* START *
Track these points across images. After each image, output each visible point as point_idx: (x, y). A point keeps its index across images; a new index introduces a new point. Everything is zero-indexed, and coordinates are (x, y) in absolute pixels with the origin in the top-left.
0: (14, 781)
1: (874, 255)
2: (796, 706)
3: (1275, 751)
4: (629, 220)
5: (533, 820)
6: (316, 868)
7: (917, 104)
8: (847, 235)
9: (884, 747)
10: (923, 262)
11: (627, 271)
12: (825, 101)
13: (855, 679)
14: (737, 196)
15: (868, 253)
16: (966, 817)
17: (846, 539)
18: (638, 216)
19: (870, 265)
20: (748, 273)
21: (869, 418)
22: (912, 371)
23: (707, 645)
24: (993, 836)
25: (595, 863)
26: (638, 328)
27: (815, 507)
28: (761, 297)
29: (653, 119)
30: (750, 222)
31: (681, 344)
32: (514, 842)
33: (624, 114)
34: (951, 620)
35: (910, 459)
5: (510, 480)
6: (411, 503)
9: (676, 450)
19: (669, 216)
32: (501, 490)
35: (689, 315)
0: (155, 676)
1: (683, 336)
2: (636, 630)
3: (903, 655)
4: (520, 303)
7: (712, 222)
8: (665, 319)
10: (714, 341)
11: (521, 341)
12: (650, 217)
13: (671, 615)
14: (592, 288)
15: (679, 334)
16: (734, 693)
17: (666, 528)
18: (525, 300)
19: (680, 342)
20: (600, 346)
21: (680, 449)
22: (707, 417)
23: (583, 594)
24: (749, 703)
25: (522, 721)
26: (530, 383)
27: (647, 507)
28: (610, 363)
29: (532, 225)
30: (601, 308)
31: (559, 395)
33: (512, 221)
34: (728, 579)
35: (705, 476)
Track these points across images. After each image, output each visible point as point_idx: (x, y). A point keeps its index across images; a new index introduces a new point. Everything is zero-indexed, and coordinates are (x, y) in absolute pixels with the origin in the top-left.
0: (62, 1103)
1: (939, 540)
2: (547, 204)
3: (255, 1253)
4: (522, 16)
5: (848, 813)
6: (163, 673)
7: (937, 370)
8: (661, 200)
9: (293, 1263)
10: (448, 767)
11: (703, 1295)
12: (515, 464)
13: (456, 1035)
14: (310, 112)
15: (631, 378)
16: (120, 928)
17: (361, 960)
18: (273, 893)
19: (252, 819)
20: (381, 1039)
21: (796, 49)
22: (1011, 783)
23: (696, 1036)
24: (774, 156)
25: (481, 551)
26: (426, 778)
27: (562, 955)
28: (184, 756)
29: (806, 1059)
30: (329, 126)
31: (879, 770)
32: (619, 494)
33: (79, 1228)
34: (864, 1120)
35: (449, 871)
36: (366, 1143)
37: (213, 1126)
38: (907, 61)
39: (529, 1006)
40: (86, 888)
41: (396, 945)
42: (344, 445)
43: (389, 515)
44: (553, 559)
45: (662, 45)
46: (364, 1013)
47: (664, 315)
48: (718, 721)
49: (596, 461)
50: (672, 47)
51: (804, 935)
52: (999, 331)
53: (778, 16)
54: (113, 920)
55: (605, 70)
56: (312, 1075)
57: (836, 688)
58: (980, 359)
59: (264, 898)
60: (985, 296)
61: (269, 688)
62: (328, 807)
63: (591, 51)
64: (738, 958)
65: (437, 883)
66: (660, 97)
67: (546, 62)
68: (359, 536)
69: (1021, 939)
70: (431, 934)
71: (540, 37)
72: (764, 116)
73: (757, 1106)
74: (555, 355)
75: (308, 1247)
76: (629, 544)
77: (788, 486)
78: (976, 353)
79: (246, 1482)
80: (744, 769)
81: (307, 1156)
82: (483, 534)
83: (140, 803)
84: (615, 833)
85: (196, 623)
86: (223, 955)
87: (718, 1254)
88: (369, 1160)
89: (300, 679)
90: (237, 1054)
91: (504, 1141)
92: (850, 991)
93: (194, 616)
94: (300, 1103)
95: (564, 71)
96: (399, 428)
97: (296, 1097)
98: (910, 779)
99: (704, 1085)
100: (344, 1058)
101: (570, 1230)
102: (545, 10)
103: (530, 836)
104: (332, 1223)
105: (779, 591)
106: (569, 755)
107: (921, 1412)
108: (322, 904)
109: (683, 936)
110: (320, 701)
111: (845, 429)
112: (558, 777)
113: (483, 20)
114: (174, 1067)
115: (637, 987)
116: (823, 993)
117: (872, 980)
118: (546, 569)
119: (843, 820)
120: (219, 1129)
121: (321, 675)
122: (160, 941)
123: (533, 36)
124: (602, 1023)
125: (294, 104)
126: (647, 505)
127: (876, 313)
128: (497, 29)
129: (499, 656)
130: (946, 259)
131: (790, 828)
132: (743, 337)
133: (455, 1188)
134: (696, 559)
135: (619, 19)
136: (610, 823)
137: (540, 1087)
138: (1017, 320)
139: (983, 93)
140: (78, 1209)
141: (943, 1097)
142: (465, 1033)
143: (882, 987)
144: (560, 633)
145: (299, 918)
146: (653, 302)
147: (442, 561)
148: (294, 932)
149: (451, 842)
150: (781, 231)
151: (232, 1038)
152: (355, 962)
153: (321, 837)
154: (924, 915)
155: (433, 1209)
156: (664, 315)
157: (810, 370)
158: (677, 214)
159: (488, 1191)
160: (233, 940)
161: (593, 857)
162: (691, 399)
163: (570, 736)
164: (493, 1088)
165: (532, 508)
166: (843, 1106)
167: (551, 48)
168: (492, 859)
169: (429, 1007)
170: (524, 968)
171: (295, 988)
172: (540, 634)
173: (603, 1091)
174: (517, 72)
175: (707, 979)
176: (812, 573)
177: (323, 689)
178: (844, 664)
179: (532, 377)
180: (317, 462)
* END *
Rewrite every line of the items above as a numbered list, omitting any blank lines.

1. Track these points across images. After each image, output each visible point as point_idx: (x, y). A point keeps its index across images; a new index introduces a new point. Everything is zero-indexed, and coordinates are (x, y) in absolute pixels with the origin in the top-left.
2. 0: (14, 781)
3. 1: (874, 255)
4. 2: (796, 706)
5. 3: (1275, 751)
6. 4: (629, 220)
7. 5: (533, 820)
8. 6: (316, 868)
9. 7: (917, 104)
10. 8: (847, 235)
11. 9: (884, 747)
12. 10: (923, 262)
13. 11: (627, 271)
14. 12: (825, 101)
15. 13: (855, 679)
16. 14: (737, 196)
17. 15: (868, 253)
18. 16: (966, 817)
19. 17: (846, 539)
20. 18: (638, 216)
21. 19: (870, 265)
22. 20: (748, 273)
23. 21: (869, 418)
24. 22: (912, 371)
25. 23: (707, 645)
26. 24: (993, 836)
27. 25: (595, 863)
28. 26: (638, 328)
29. 27: (815, 507)
30. 28: (761, 297)
31. 29: (653, 119)
32. 30: (750, 222)
33. 31: (681, 344)
34. 32: (514, 842)
35. 33: (624, 114)
36. 34: (951, 620)
37. 35: (910, 459)
38. 5: (510, 480)
39. 6: (411, 503)
40. 9: (676, 450)
41. 19: (669, 216)
42. 32: (501, 490)
43. 35: (689, 315)
44. 0: (155, 676)
45. 1: (683, 336)
46. 2: (636, 630)
47. 3: (903, 655)
48. 4: (520, 303)
49. 7: (712, 222)
50. 8: (665, 319)
51. 10: (714, 341)
52. 11: (521, 341)
53. 12: (650, 217)
54. 13: (671, 615)
55. 14: (592, 288)
56. 15: (679, 334)
57. 16: (734, 693)
58. 17: (666, 528)
59. 18: (525, 300)
60. 19: (680, 342)
61. 20: (600, 346)
62. 21: (680, 449)
63. 22: (707, 417)
64. 23: (583, 594)
65. 24: (749, 703)
66. 25: (522, 721)
67. 26: (530, 383)
68. 27: (647, 507)
69. 28: (610, 363)
70. 29: (532, 225)
71. 30: (601, 308)
72. 31: (559, 395)
73. 33: (512, 221)
74. 34: (728, 579)
75. 35: (705, 476)
76. Track these points across images. After each image, output each visible point as point_idx: (x, y). A point keeps its index across images; a new index introduces a new point. Everything is zero-indexed, and coordinates are (x, y) in absolute pixels with the origin in the top-left.
77. 0: (62, 1103)
78. 1: (939, 540)
79. 2: (547, 204)
80. 3: (255, 1253)
81. 4: (522, 16)
82. 5: (848, 813)
83. 6: (163, 673)
84. 7: (937, 370)
85. 8: (661, 200)
86. 9: (293, 1263)
87. 10: (448, 767)
88. 11: (703, 1295)
89. 12: (515, 464)
90. 13: (456, 1035)
91. 14: (310, 112)
92. 15: (631, 378)
93. 16: (120, 928)
94. 17: (361, 960)
95. 18: (273, 893)
96. 19: (252, 819)
97. 20: (381, 1039)
98. 21: (796, 49)
99. 22: (1011, 783)
100. 23: (696, 1036)
101. 24: (774, 156)
102. 25: (481, 551)
103. 26: (426, 778)
104. 27: (562, 955)
105. 28: (184, 756)
106. 29: (806, 1059)
107. 30: (329, 126)
108. 31: (879, 770)
109. 32: (619, 494)
110. 33: (79, 1228)
111. 34: (864, 1120)
112. 35: (449, 871)
113. 36: (366, 1143)
114. 37: (213, 1126)
115. 38: (907, 61)
116. 39: (529, 1006)
117. 40: (86, 888)
118. 41: (396, 945)
119. 42: (344, 445)
120. 43: (389, 515)
121. 44: (553, 559)
122. 45: (662, 45)
123. 46: (364, 1013)
124. 47: (664, 315)
125. 48: (718, 721)
126. 49: (596, 461)
127. 50: (672, 47)
128. 51: (804, 935)
129. 52: (999, 331)
130. 53: (778, 16)
131. 54: (113, 920)
132. 55: (605, 70)
133. 56: (312, 1075)
134. 57: (836, 688)
135. 58: (980, 359)
136. 59: (264, 898)
137. 60: (985, 296)
138. 61: (269, 688)
139. 62: (328, 807)
140. 63: (591, 51)
141. 64: (738, 958)
142. 65: (437, 883)
143. 66: (660, 97)
144. 67: (546, 62)
145. 68: (359, 536)
146. 69: (1021, 939)
147. 70: (431, 934)
148. 71: (540, 37)
149. 72: (764, 116)
150. 73: (757, 1106)
151. 74: (555, 355)
152. 75: (308, 1247)
153. 76: (629, 544)
154. 77: (788, 486)
155. 78: (976, 353)
156. 79: (246, 1482)
157. 80: (744, 769)
158. 81: (307, 1156)
159. 82: (483, 534)
160. 83: (140, 803)
161. 84: (615, 833)
162. 85: (196, 623)
163. 86: (223, 955)
164. 87: (718, 1254)
165. 88: (369, 1160)
166. 89: (300, 679)
167. 90: (237, 1054)
168. 91: (504, 1141)
169. 92: (850, 991)
170. 93: (194, 616)
171. 94: (300, 1103)
172. 95: (564, 71)
173. 96: (399, 428)
174. 97: (296, 1097)
175. 98: (910, 779)
176. 99: (704, 1085)
177. 100: (344, 1058)
178. 101: (570, 1230)
179. 102: (545, 10)
180. 103: (530, 836)
181. 104: (332, 1223)
182. 105: (779, 591)
183. 106: (569, 755)
184. 107: (921, 1412)
185. 108: (322, 904)
186. 109: (683, 936)
187. 110: (320, 701)
188. 111: (845, 429)
189. 112: (558, 777)
190. 113: (483, 20)
191. 114: (174, 1067)
192. 115: (637, 987)
193. 116: (823, 993)
194. 117: (872, 980)
195. 118: (546, 569)
196. 119: (843, 820)
197. 120: (219, 1129)
198. 121: (321, 675)
199. 122: (160, 941)
200. 123: (533, 36)
201. 124: (602, 1023)
202. 125: (294, 104)
203. 126: (647, 505)
204. 127: (876, 313)
205. 128: (497, 29)
206. 129: (499, 656)
207. 130: (946, 259)
208. 131: (790, 828)
209. 132: (743, 337)
210. 133: (455, 1188)
211. 134: (696, 559)
212. 135: (619, 19)
213. 136: (610, 823)
214. 137: (540, 1087)
215. 138: (1017, 320)
216. 139: (983, 93)
217. 140: (78, 1209)
218. 141: (943, 1097)
219. 142: (465, 1033)
220. 143: (882, 987)
221. 144: (560, 633)
222. 145: (299, 918)
223. 146: (653, 302)
224. 147: (442, 561)
225. 148: (294, 932)
226. 149: (451, 842)
227. 150: (781, 231)
228. 151: (232, 1038)
229. 152: (355, 962)
230. 153: (321, 837)
231. 154: (924, 915)
232. 155: (433, 1209)
233. 156: (664, 315)
234. 157: (810, 370)
235. 158: (677, 214)
236. 159: (488, 1191)
237. 160: (233, 940)
238. 161: (593, 857)
239. 162: (691, 399)
240. 163: (570, 736)
241. 164: (493, 1088)
242. 165: (532, 508)
243. 166: (843, 1106)
244. 167: (551, 48)
245. 168: (492, 859)
246. 169: (429, 1007)
247. 170: (524, 968)
248. 171: (295, 988)
249. 172: (540, 634)
250. 173: (603, 1091)
251. 174: (517, 72)
252. 175: (707, 979)
253. 176: (812, 573)
254. 177: (323, 689)
255. 178: (844, 664)
256. 179: (532, 377)
257. 180: (317, 462)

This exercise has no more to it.